Task brief:
In the copy, include no images. Reproduce the entries exactly.

↓↓↓

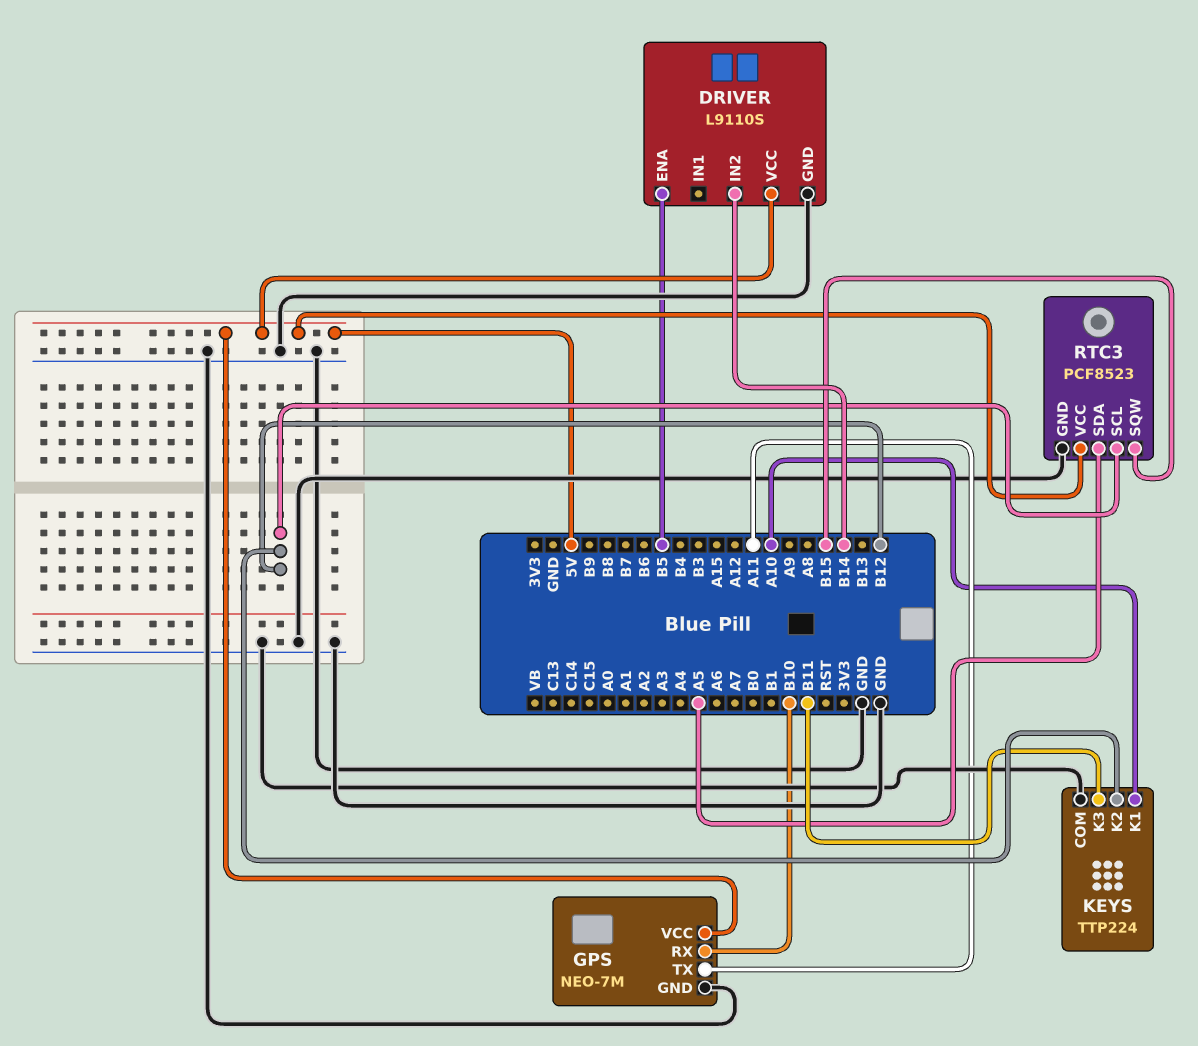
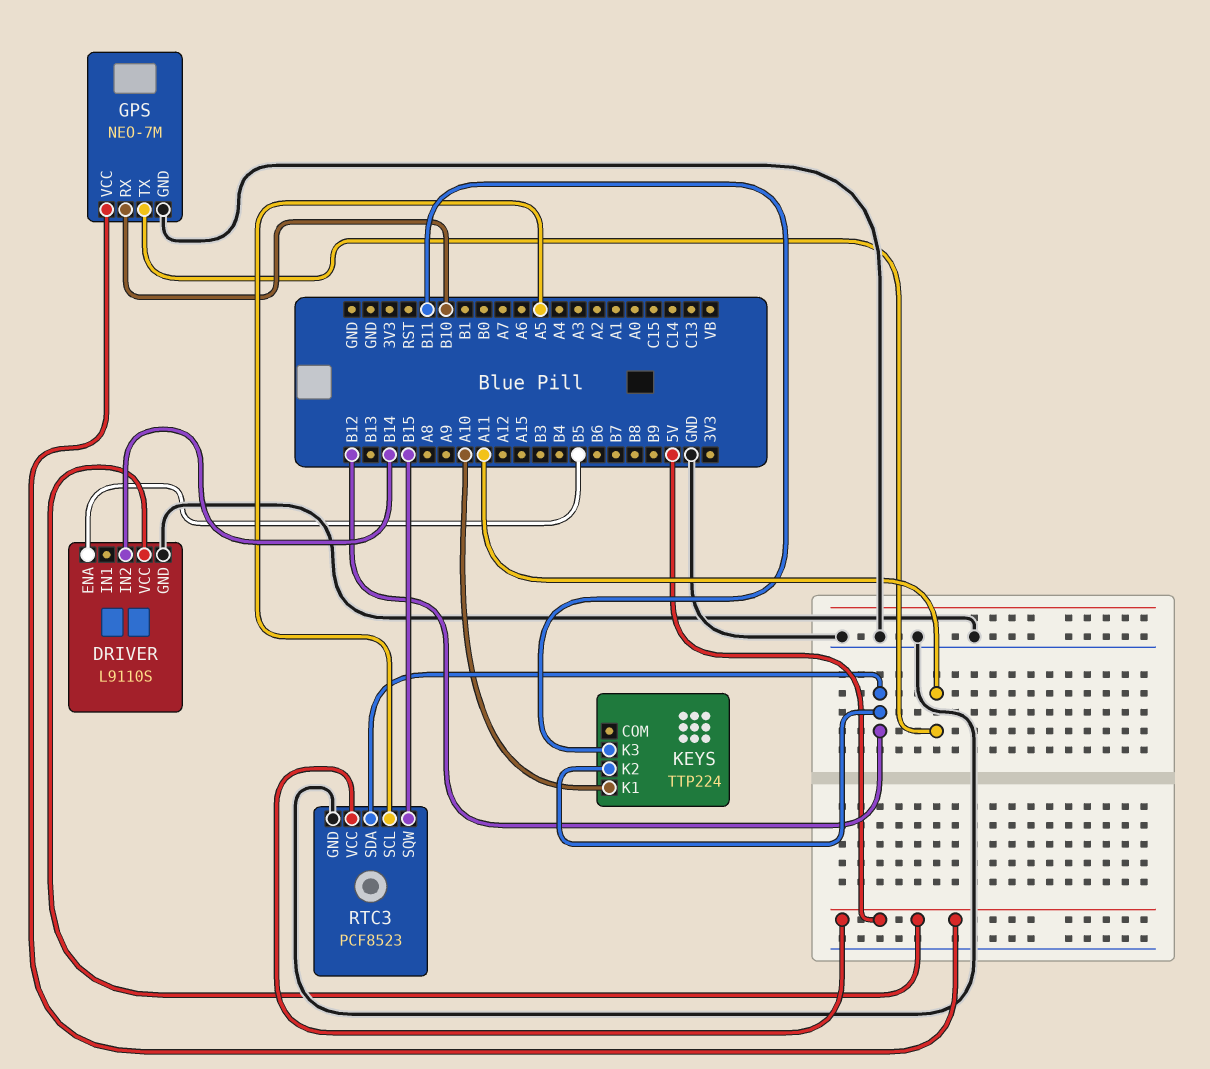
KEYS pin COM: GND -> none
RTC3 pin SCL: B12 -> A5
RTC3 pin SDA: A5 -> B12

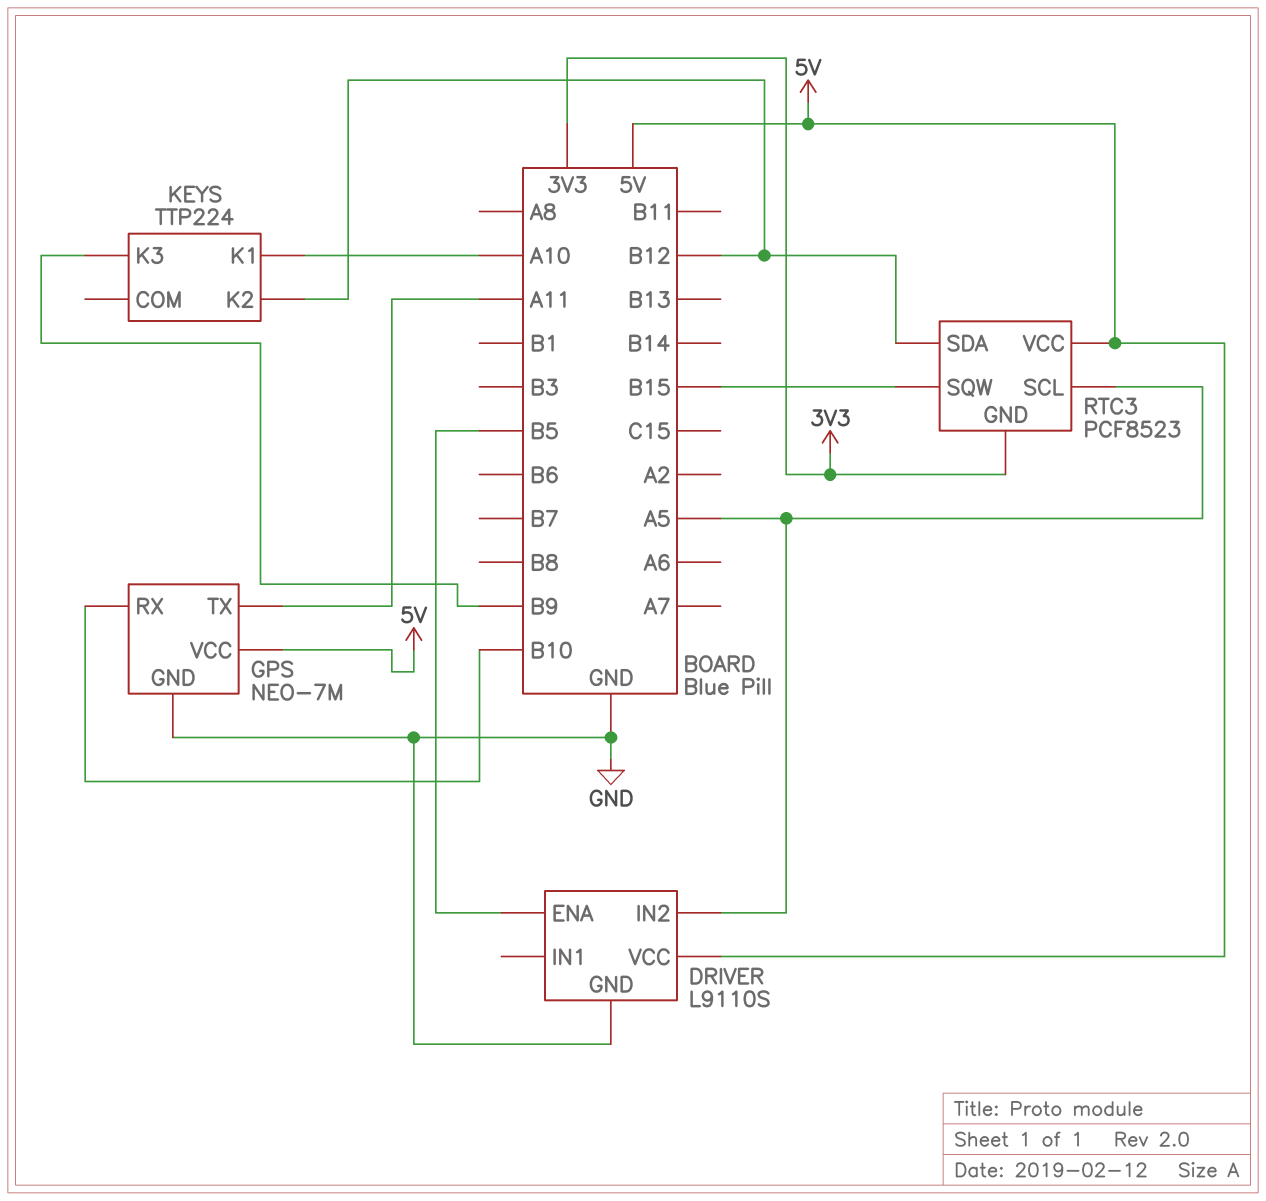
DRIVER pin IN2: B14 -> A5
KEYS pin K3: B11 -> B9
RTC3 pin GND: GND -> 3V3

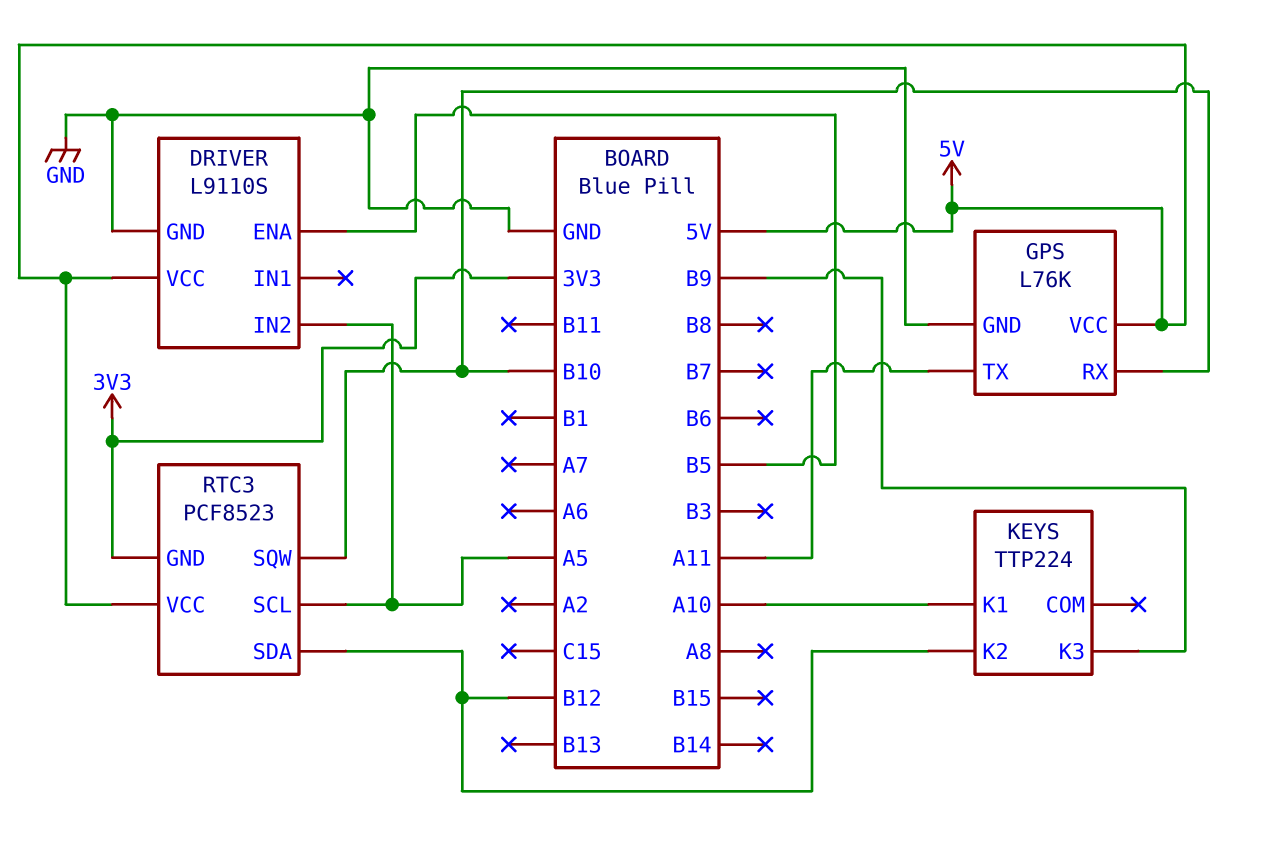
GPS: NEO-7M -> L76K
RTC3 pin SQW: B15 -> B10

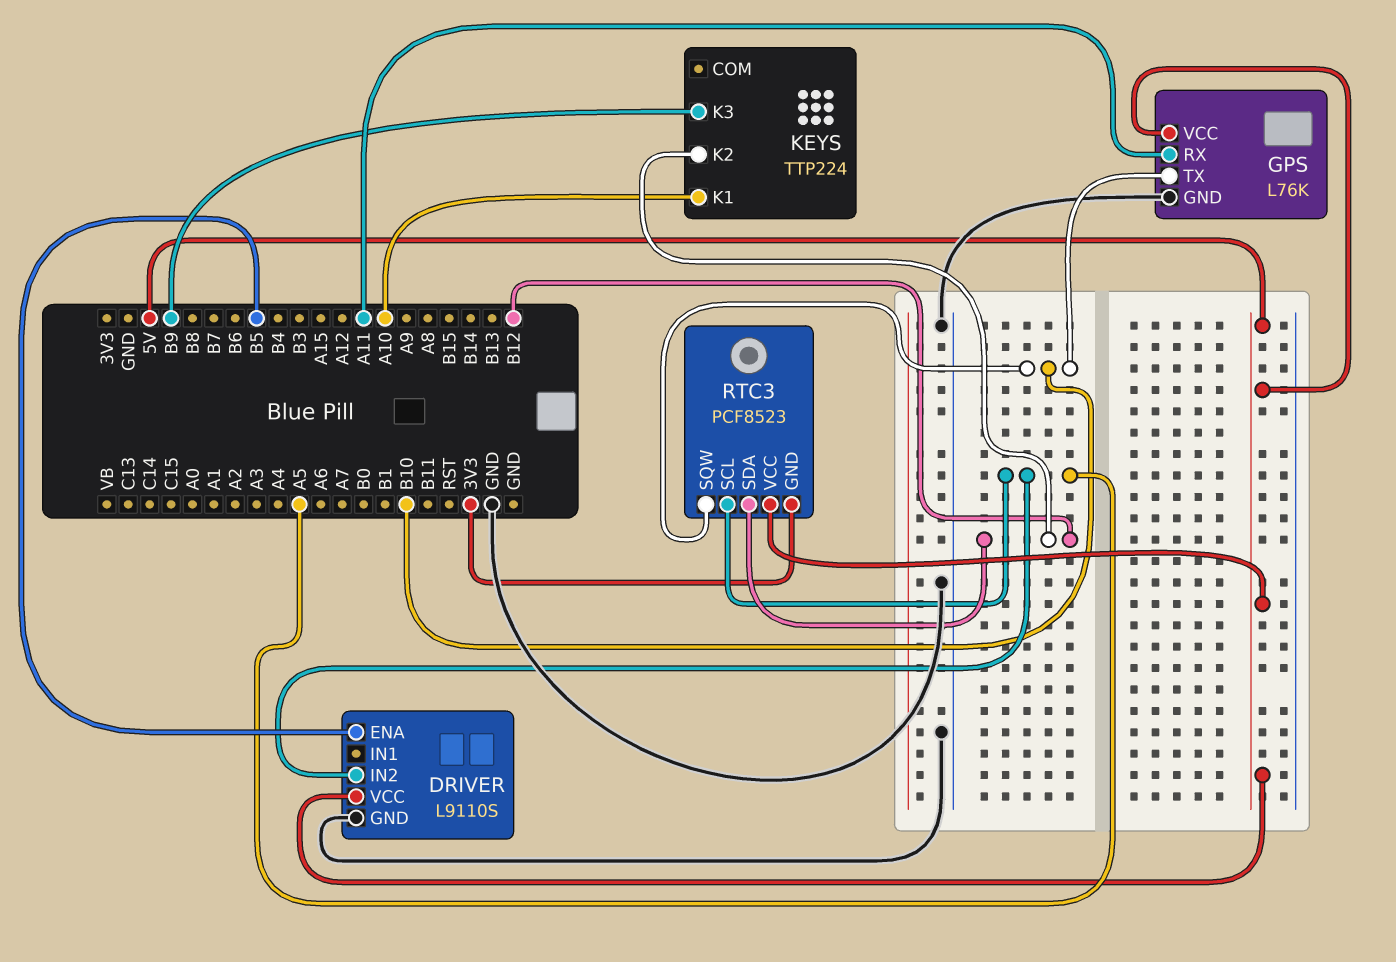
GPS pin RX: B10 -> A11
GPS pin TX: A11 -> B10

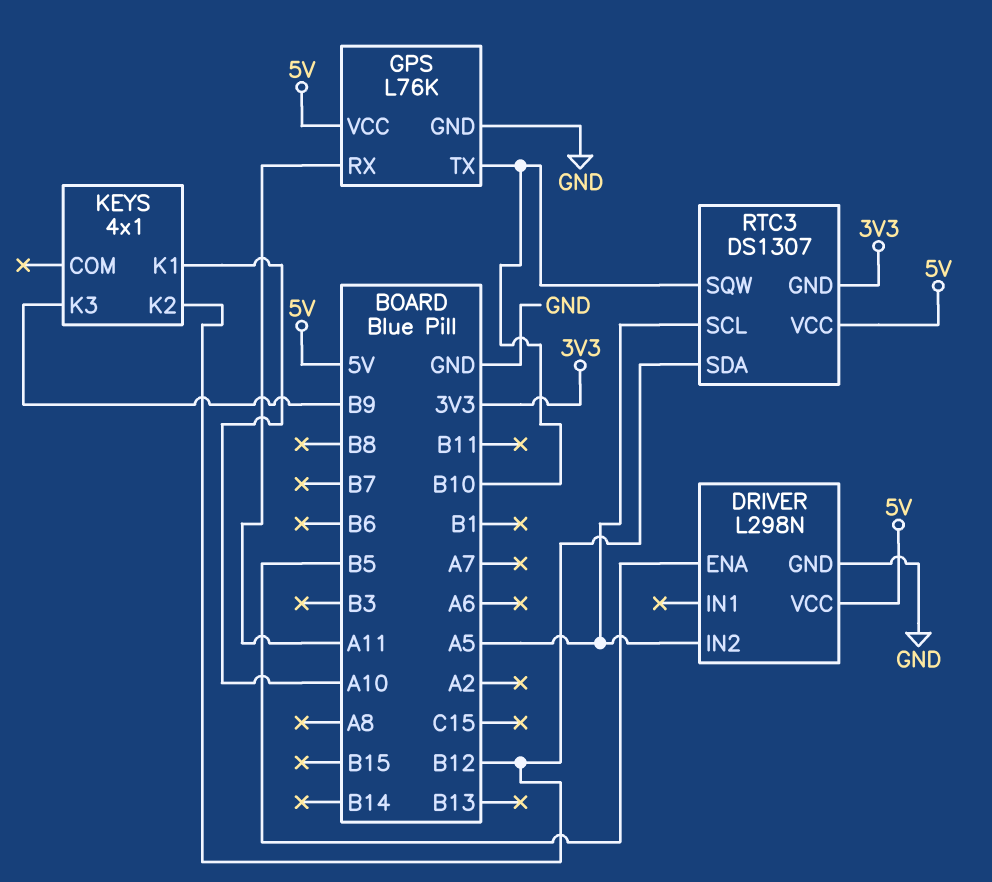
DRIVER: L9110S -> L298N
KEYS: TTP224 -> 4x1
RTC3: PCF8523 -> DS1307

↑↑↑

Response:
KEYS pin COM: GND -> none
RTC3 pin SCL: B12 -> A5
RTC3 pin SDA: A5 -> B12

DRIVER pin IN2: B14 -> A5
KEYS pin K3: B11 -> B9
RTC3 pin GND: GND -> 3V3

GPS: NEO-7M -> L76K
RTC3 pin SQW: B15 -> B10

GPS pin RX: B10 -> A11
GPS pin TX: A11 -> B10

DRIVER: L9110S -> L298N
KEYS: TTP224 -> 4x1
RTC3: PCF8523 -> DS1307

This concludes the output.